▶ **Material provided**:

◆ ◆ ◆ ◆

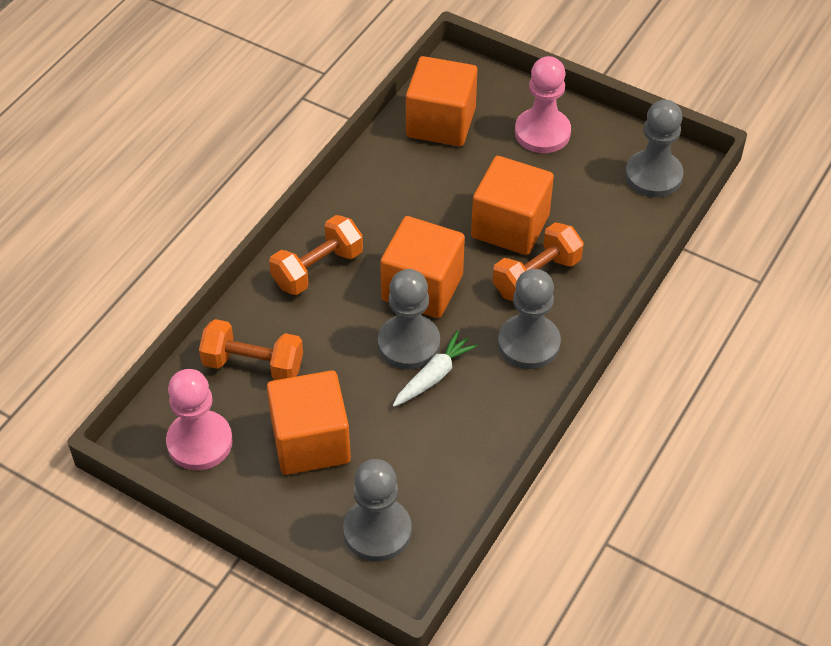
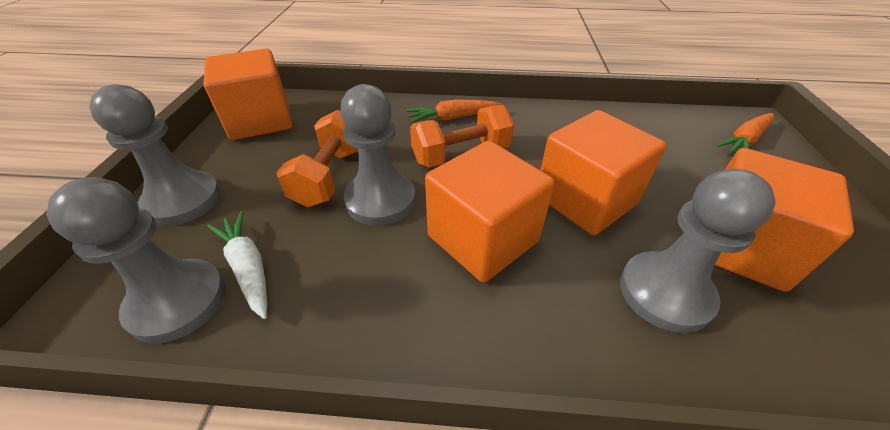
orange carrot: 0 -> 2
orange dumbbell: 3 -> 2
pink pawn: 2 -> 0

◆ ◆ ◆ ◆

▶ **Work order**: Copy out the lines of the data where the string "orange" occurs.

▶ **Response to this task**:
orange carrot: 0 -> 2
orange dumbbell: 3 -> 2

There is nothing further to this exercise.